------ Data supplied ------

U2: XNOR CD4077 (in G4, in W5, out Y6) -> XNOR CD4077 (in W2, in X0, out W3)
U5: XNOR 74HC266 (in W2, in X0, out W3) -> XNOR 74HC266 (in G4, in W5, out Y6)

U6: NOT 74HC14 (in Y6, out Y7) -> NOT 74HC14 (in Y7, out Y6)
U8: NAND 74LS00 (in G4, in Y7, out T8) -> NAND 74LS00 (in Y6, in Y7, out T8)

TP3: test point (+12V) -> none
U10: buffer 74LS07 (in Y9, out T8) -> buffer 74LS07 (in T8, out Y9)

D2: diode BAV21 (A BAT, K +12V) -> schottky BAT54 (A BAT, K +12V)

------
------ Data supplied ------

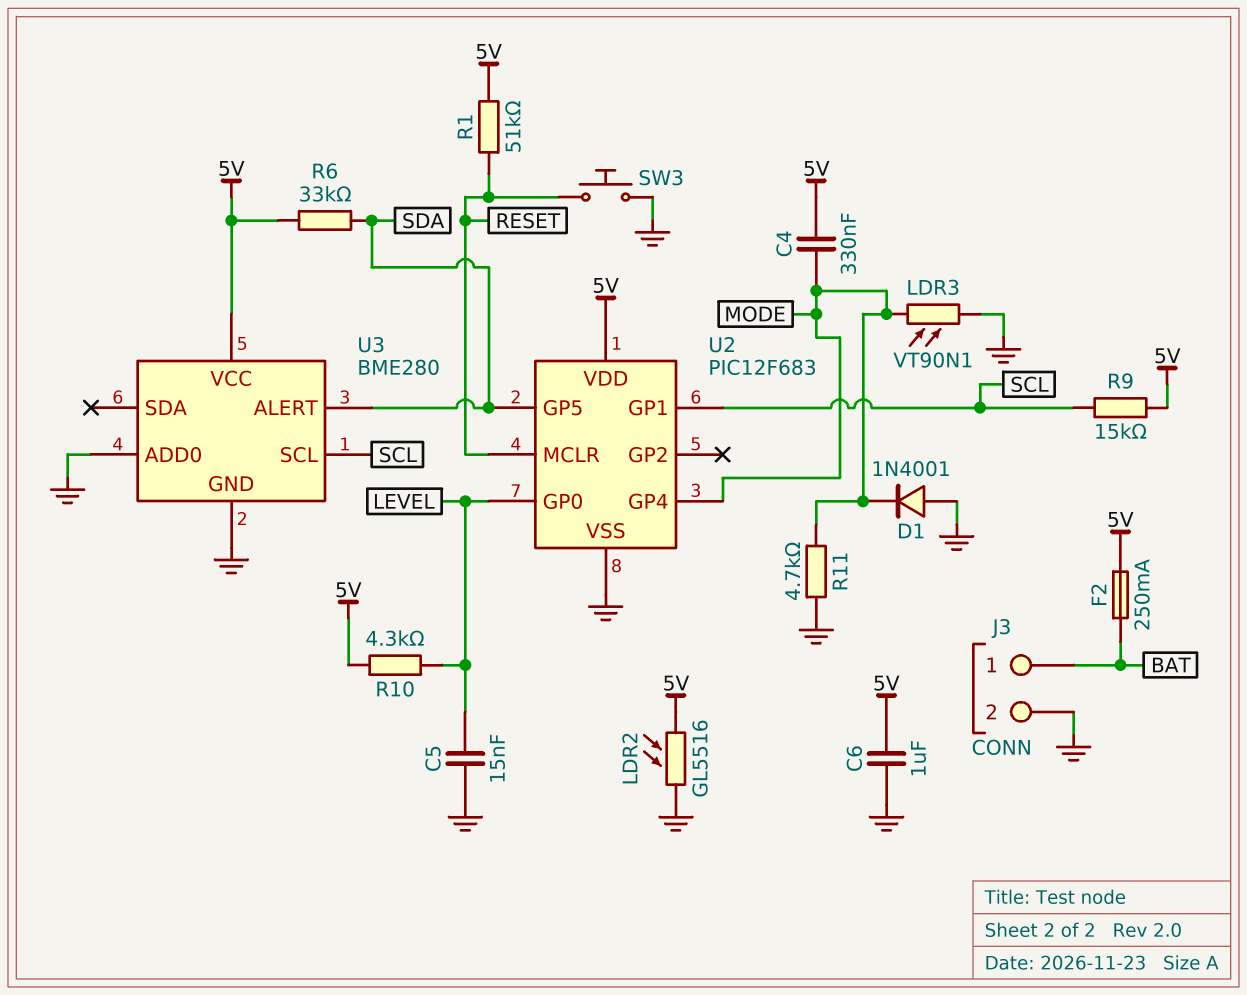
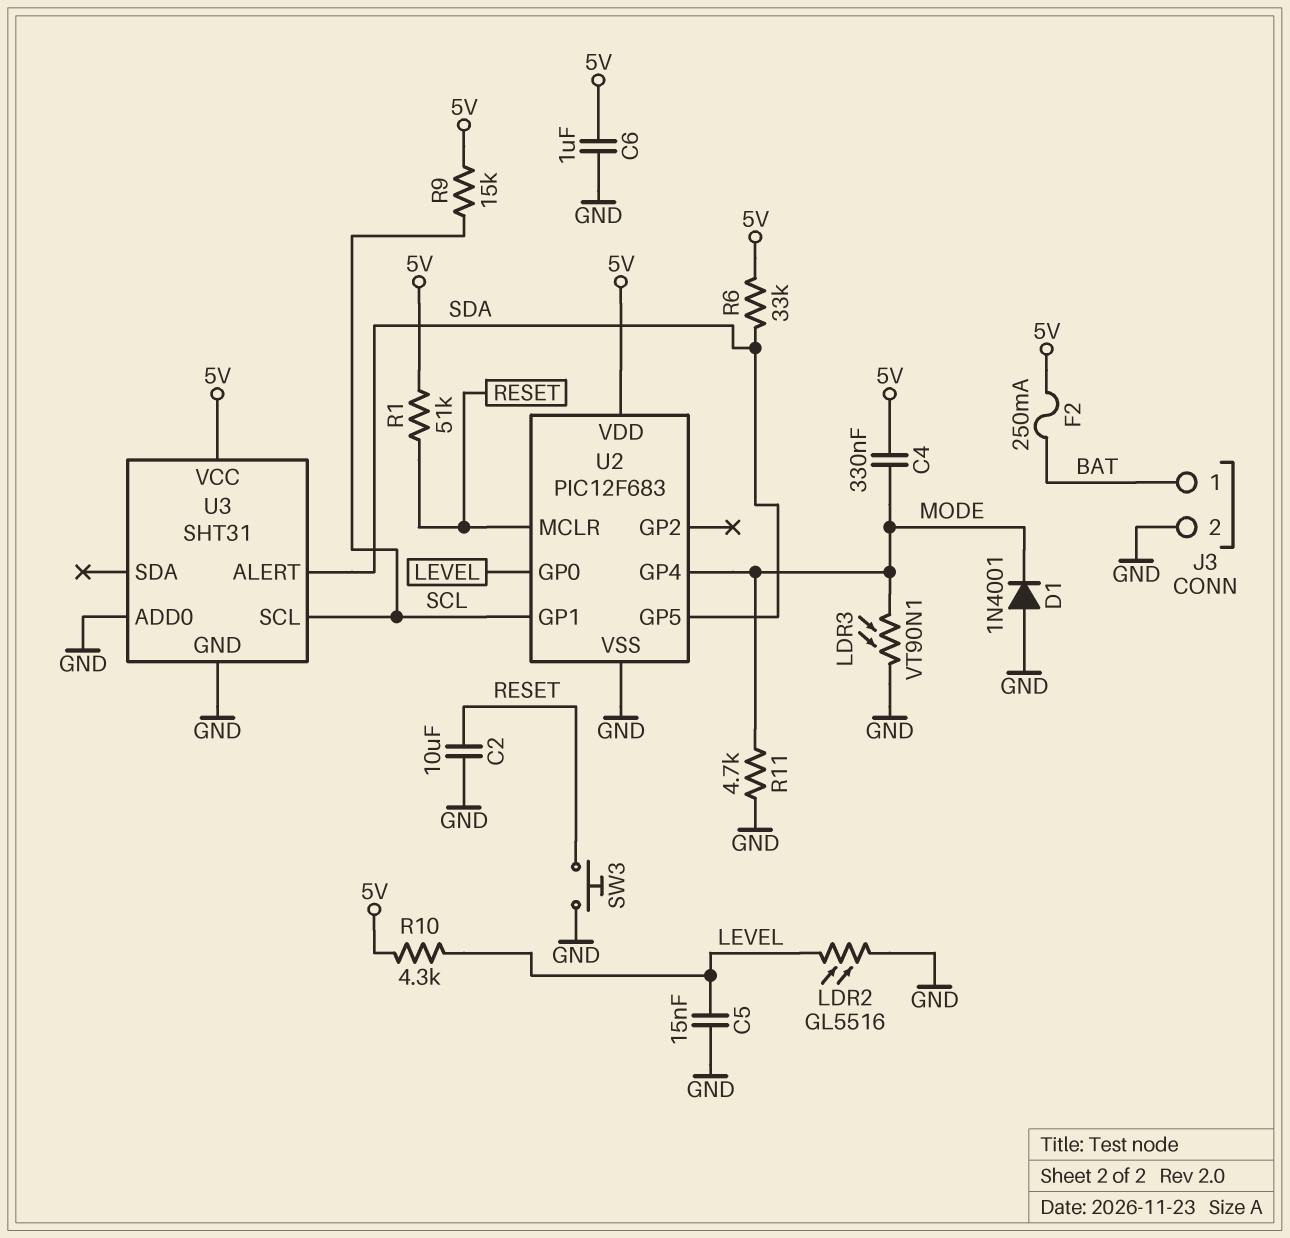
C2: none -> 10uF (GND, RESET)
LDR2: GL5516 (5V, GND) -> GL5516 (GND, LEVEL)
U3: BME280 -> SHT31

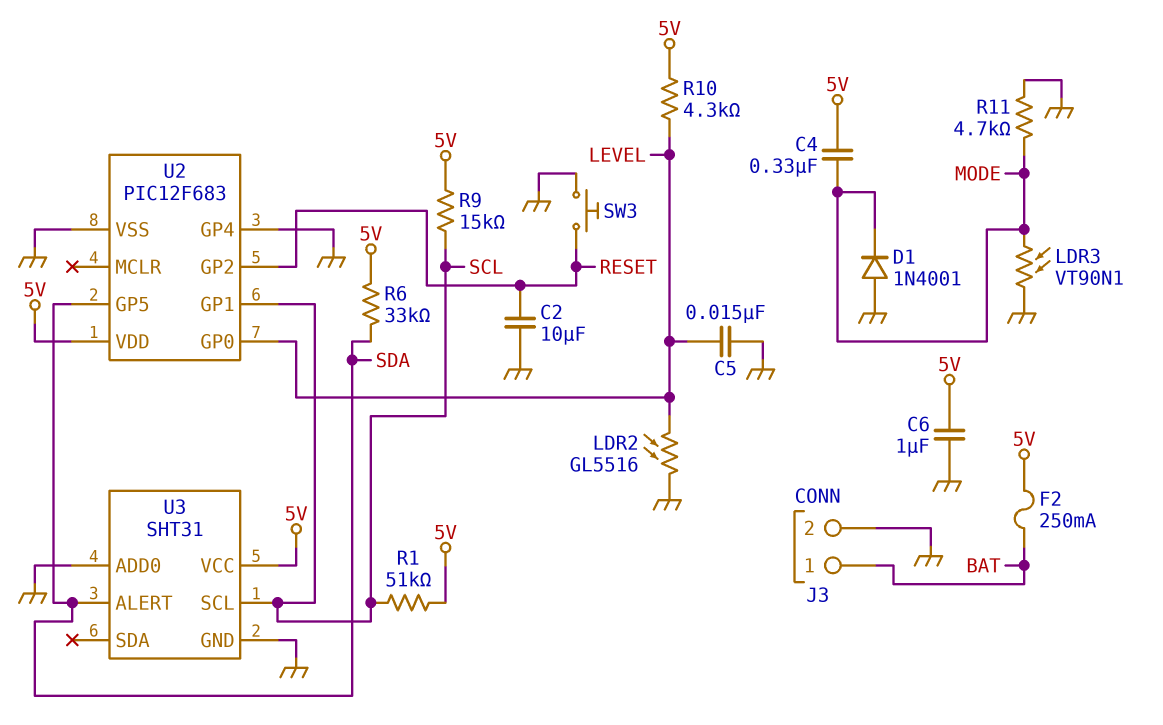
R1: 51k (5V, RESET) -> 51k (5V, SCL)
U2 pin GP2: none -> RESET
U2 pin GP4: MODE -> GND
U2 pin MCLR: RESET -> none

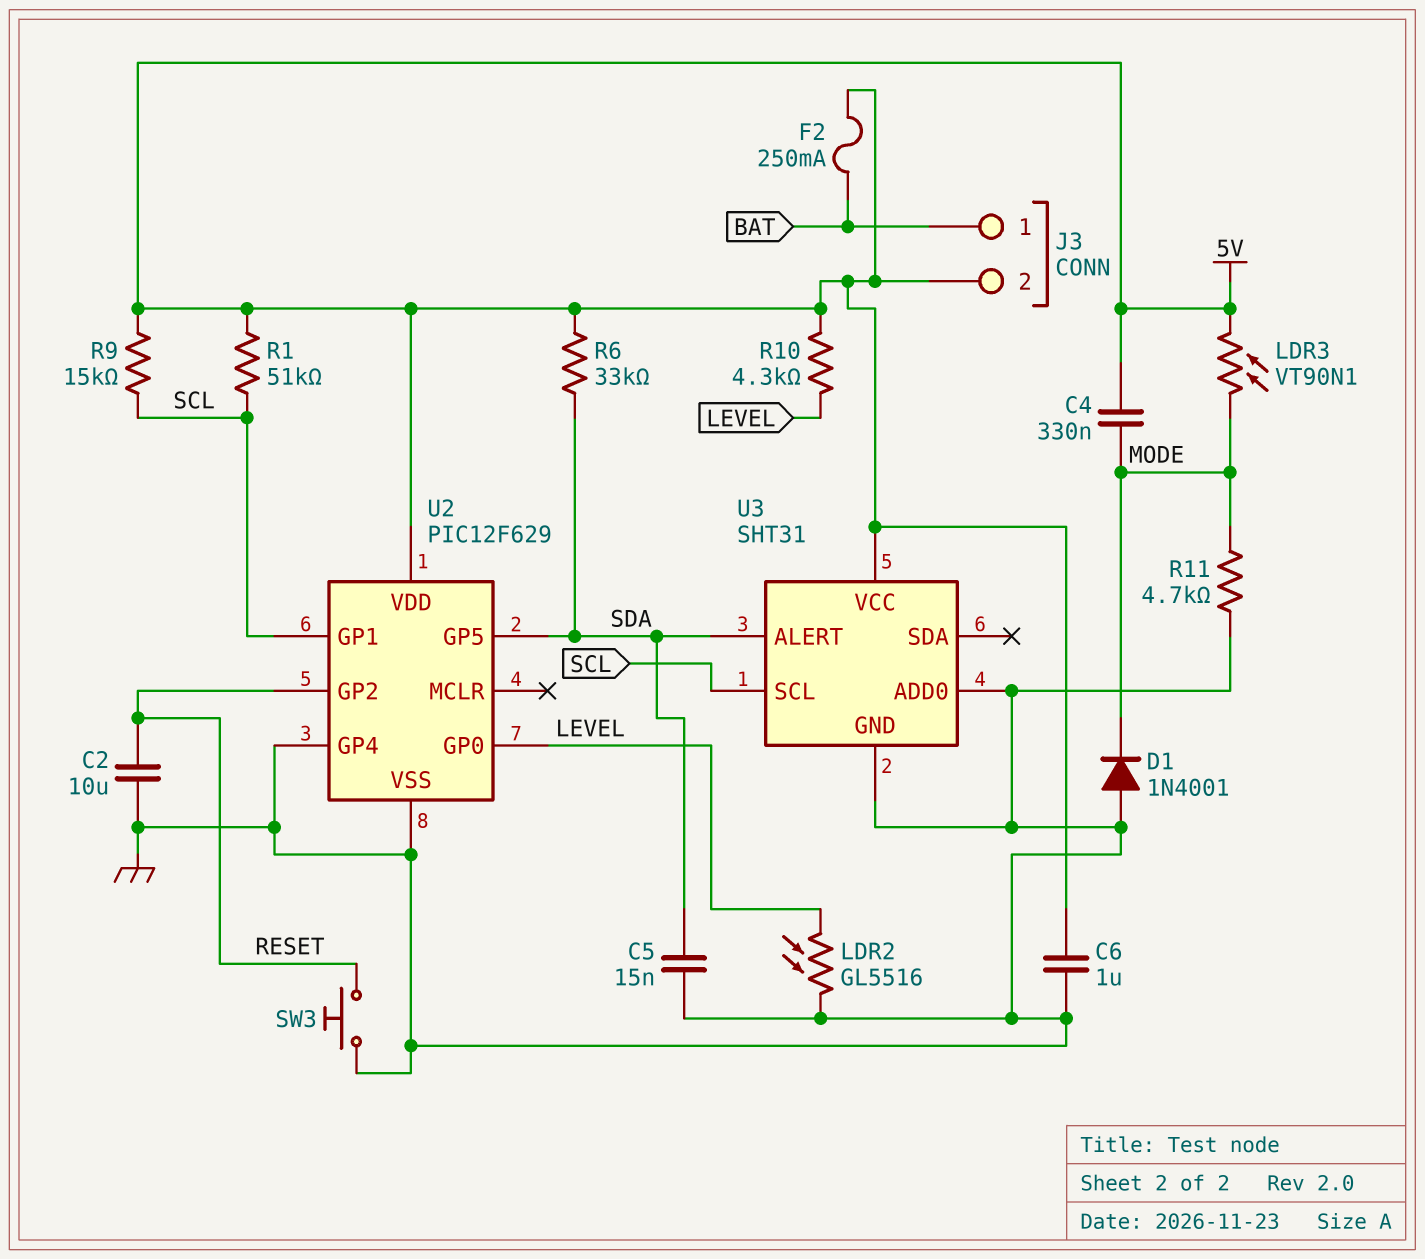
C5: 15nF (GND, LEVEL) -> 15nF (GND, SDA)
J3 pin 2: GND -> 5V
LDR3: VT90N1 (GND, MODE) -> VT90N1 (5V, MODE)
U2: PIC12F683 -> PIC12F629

------

* What is being asked
Start at the line above containing "C2: none -> 10uF (GND, RESET)" and stop at the line containing "U2: PIC12F683 -> PIC12F629": print those lines and everything between them exactly, but not the pictures.

* Response box
C2: none -> 10uF (GND, RESET)
LDR2: GL5516 (5V, GND) -> GL5516 (GND, LEVEL)
U3: BME280 -> SHT31

R1: 51k (5V, RESET) -> 51k (5V, SCL)
U2 pin GP2: none -> RESET
U2 pin GP4: MODE -> GND
U2 pin MCLR: RESET -> none

C5: 15nF (GND, LEVEL) -> 15nF (GND, SDA)
J3 pin 2: GND -> 5V
LDR3: VT90N1 (GND, MODE) -> VT90N1 (5V, MODE)
U2: PIC12F683 -> PIC12F629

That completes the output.